| Action item |
Check every line of the data below for the string "degrees", and copy the ones that hold it.

| Collected material |
========================
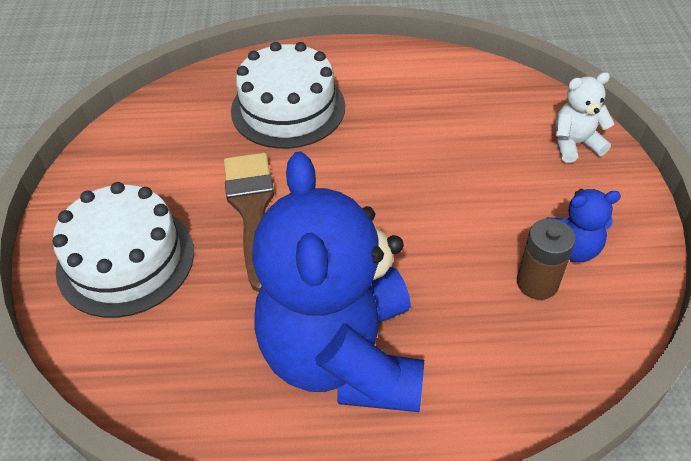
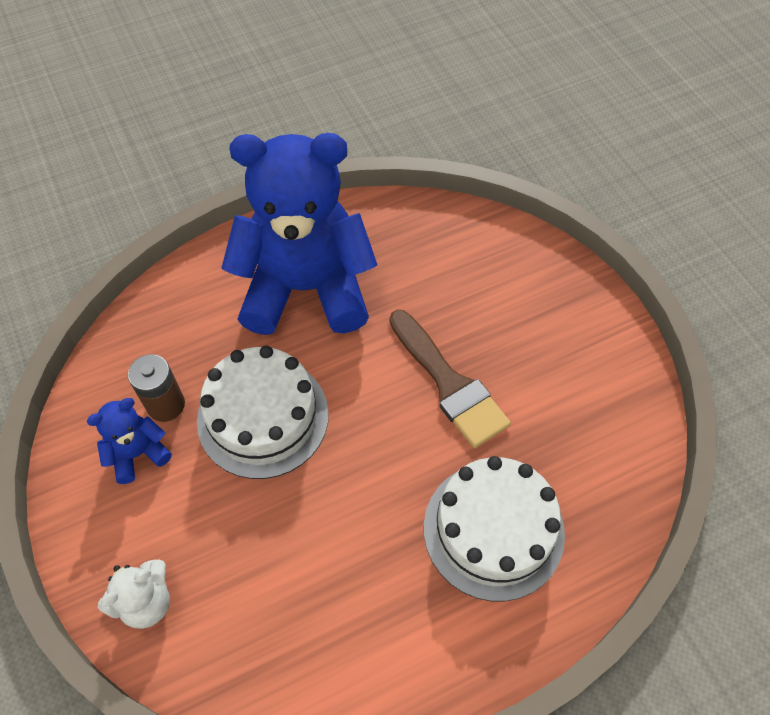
camera: 155 degrees right, 10 degrees up
(126, 260) = (523, 300): white cake -> white cake (263, 417)
(343, 357) = (306, 288): blue teddy bear -> blue teddy bear turned 60 degrees counterclockwise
========================
| Reply |
camera: 155 degrees right, 10 degrees up
(343, 357) = (306, 288): blue teddy bear -> blue teddy bear turned 60 degrees counterclockwise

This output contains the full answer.